=== Records for the task ===

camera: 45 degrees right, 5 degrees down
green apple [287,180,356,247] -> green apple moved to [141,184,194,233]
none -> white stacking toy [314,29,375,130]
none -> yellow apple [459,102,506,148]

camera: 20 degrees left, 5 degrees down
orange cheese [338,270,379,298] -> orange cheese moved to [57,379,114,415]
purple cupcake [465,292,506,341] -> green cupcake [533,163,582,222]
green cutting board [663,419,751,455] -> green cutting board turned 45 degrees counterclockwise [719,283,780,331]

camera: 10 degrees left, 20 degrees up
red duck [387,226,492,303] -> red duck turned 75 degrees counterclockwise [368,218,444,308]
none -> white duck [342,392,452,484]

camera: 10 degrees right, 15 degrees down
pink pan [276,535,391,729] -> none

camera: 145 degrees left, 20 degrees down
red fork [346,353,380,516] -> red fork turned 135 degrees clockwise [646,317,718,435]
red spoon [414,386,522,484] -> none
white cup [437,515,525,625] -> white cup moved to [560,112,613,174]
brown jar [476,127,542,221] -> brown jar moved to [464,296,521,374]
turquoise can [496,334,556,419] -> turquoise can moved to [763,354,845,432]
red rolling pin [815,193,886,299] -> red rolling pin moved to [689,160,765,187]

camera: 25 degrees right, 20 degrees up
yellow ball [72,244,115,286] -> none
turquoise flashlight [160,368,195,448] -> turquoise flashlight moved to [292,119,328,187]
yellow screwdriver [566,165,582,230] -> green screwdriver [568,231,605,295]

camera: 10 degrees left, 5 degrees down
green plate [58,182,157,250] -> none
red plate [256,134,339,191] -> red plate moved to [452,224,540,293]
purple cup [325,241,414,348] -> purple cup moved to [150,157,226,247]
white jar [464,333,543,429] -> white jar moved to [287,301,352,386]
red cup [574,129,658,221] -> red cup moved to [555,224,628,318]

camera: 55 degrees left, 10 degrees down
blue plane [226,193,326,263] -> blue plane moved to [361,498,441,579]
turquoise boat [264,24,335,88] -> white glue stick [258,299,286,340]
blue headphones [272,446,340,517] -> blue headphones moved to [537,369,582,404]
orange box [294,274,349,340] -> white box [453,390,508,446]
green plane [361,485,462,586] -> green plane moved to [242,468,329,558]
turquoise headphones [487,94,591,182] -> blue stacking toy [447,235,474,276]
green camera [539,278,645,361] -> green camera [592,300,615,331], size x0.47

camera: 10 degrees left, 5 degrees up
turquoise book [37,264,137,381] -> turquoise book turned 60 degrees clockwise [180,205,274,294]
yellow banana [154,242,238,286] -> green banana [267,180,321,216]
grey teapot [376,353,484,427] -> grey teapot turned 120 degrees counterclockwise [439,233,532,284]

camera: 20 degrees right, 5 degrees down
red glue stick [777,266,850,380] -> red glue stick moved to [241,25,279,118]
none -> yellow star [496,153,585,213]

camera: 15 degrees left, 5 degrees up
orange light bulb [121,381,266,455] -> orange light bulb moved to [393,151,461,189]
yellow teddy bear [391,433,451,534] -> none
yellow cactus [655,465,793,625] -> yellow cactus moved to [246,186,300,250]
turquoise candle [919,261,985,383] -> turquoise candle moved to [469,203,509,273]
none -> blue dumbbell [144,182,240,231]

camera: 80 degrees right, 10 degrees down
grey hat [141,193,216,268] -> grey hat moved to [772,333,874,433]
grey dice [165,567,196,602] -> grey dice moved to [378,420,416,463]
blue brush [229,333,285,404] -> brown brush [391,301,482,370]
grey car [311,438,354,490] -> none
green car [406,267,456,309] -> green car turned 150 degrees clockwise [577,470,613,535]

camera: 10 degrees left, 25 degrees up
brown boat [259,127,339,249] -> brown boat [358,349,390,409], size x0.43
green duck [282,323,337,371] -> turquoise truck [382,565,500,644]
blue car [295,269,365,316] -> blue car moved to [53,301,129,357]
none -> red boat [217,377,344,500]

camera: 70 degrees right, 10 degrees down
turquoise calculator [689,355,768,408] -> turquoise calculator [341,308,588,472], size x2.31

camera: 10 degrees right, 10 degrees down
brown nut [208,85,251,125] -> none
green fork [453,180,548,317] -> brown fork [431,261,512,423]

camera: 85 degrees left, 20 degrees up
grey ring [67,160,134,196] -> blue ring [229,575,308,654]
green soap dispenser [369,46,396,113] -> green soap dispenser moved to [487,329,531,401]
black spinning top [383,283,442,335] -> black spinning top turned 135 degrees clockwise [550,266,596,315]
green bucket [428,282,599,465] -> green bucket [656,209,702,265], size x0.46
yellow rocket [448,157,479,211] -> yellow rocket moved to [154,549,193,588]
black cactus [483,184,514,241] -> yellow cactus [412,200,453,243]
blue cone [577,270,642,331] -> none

===

Assignment
Could you repeat exactly the lines above from the line with "green plate [58,182,157,250] -> none" up to and including the line with "turquoise boat [264,24,335,88]", and only those?

Task solution
green plate [58,182,157,250] -> none
red plate [256,134,339,191] -> red plate moved to [452,224,540,293]
purple cup [325,241,414,348] -> purple cup moved to [150,157,226,247]
white jar [464,333,543,429] -> white jar moved to [287,301,352,386]
red cup [574,129,658,221] -> red cup moved to [555,224,628,318]

camera: 55 degrees left, 10 degrees down
blue plane [226,193,326,263] -> blue plane moved to [361,498,441,579]
turquoise boat [264,24,335,88] -> white glue stick [258,299,286,340]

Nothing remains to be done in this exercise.